# Goal
Reproduce every line of the entries below verbatim and in their original order.

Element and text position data
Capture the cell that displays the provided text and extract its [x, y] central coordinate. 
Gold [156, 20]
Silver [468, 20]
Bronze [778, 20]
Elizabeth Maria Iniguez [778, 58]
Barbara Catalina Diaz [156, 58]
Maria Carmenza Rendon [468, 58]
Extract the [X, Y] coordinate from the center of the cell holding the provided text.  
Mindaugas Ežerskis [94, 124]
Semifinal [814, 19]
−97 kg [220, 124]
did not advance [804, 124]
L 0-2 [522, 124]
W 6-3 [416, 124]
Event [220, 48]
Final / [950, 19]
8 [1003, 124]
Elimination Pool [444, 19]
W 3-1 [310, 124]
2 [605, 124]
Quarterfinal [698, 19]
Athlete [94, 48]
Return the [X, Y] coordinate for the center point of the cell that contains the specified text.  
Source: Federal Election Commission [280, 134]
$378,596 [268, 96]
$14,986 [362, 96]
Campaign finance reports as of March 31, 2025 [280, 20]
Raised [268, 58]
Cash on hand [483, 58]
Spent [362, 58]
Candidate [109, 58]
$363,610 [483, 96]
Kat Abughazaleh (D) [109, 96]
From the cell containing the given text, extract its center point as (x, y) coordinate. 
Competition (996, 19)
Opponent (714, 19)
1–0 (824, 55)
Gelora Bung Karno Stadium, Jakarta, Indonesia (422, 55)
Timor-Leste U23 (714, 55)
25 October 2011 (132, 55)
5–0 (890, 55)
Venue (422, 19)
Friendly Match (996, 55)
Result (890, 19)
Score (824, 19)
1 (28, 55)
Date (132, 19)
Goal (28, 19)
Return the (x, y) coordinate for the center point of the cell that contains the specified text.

# Expected output
Capture the cell that displays the provided text and extract its [x, y] central coordinate. 
Gold [156, 20]
Silver [468, 20]
Bronze [778, 20]
Elizabeth Maria Iniguez [778, 58]
Barbara Catalina Diaz [156, 58]
Maria Carmenza Rendon [468, 58]
Extract the [X, Y] coordinate from the center of the cell holding the provided text.  
Mindaugas Ežerskis [94, 124]
Semifinal [814, 19]
−97 kg [220, 124]
did not advance [804, 124]
L 0-2 [522, 124]
W 6-3 [416, 124]
Event [220, 48]
Final / [950, 19]
8 [1003, 124]
Elimination Pool [444, 19]
W 3-1 [310, 124]
2 [605, 124]
Quarterfinal [698, 19]
Athlete [94, 48]
Return the [X, Y] coordinate for the center point of the cell that contains the specified text.  
Source: Federal Election Commission [280, 134]
$378,596 [268, 96]
$14,986 [362, 96]
Campaign finance reports as of March 31, 2025 [280, 20]
Raised [268, 58]
Cash on hand [483, 58]
Spent [362, 58]
Candidate [109, 58]
$363,610 [483, 96]
Kat Abughazaleh (D) [109, 96]
From the cell containing the given text, extract its center point as (x, y) coordinate. 
Competition (996, 19)
Opponent (714, 19)
1–0 (824, 55)
Gelora Bung Karno Stadium, Jakarta, Indonesia (422, 55)
Timor-Leste U23 (714, 55)
25 October 2011 (132, 55)
5–0 (890, 55)
Venue (422, 19)
Friendly Match (996, 55)
Result (890, 19)
Score (824, 19)
1 (28, 55)
Date (132, 19)
Goal (28, 19)
Return the (x, y) coordinate for the center point of the cell that contains the specified text.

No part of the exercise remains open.